━━━━━ Material supplied ━━━━━

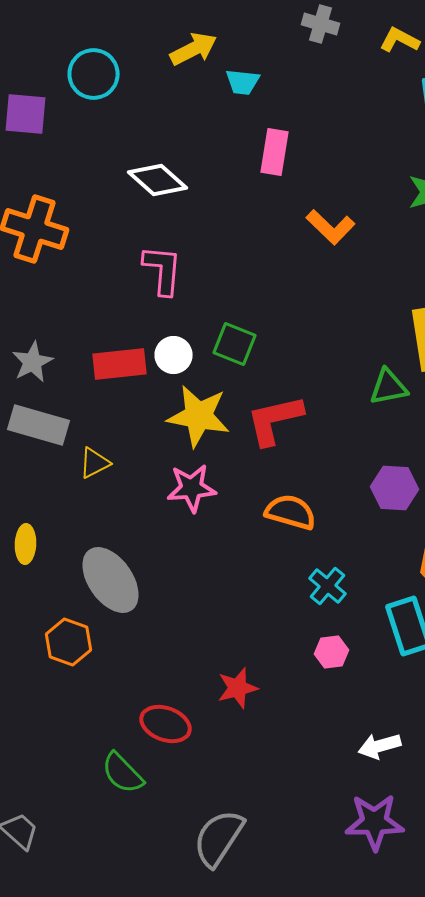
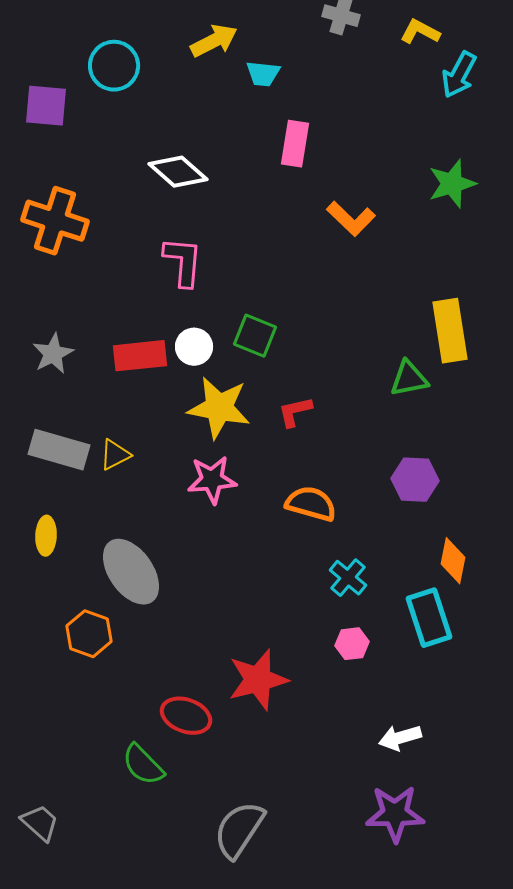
red L-shape: (274, 420) -> (295, 412), size x0.6
gray rectangle: (38, 425) -> (59, 450), moved
red star: (238, 688) -> (258, 680), size x1.5

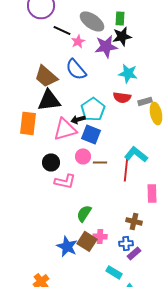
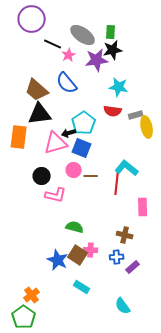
green semicircle: (84, 213) -> (75, 227), turned 72
purple rectangle: (134, 253) -> (133, 267), moved
cyan rectangle: (114, 272) -> (82, 287), moved

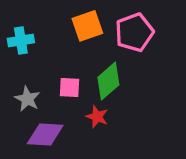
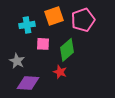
cyan cross: (21, 41) -> (27, 25), moved
pink square: (70, 88) -> (43, 44), moved

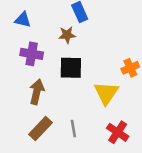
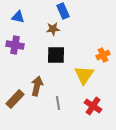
purple cross: (32, 54) -> (15, 45), moved
brown arrow: (37, 92) -> (37, 86), moved
brown rectangle: (40, 128) -> (15, 99), moved

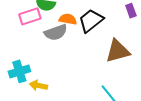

━━━━━

— What the task asks —
In the data above, the stretch from the line with "green semicircle: (84, 213)" through the line with "purple cross: (32, 54) -> (15, 45), moved" is to be returned exactly, minus any pictures.

— Solution for this problem —
green semicircle: (84, 213) -> (75, 227), turned 72
purple rectangle: (134, 253) -> (133, 267), moved
cyan rectangle: (114, 272) -> (82, 287), moved

cyan cross: (21, 41) -> (27, 25), moved
pink square: (70, 88) -> (43, 44), moved

purple cross: (32, 54) -> (15, 45), moved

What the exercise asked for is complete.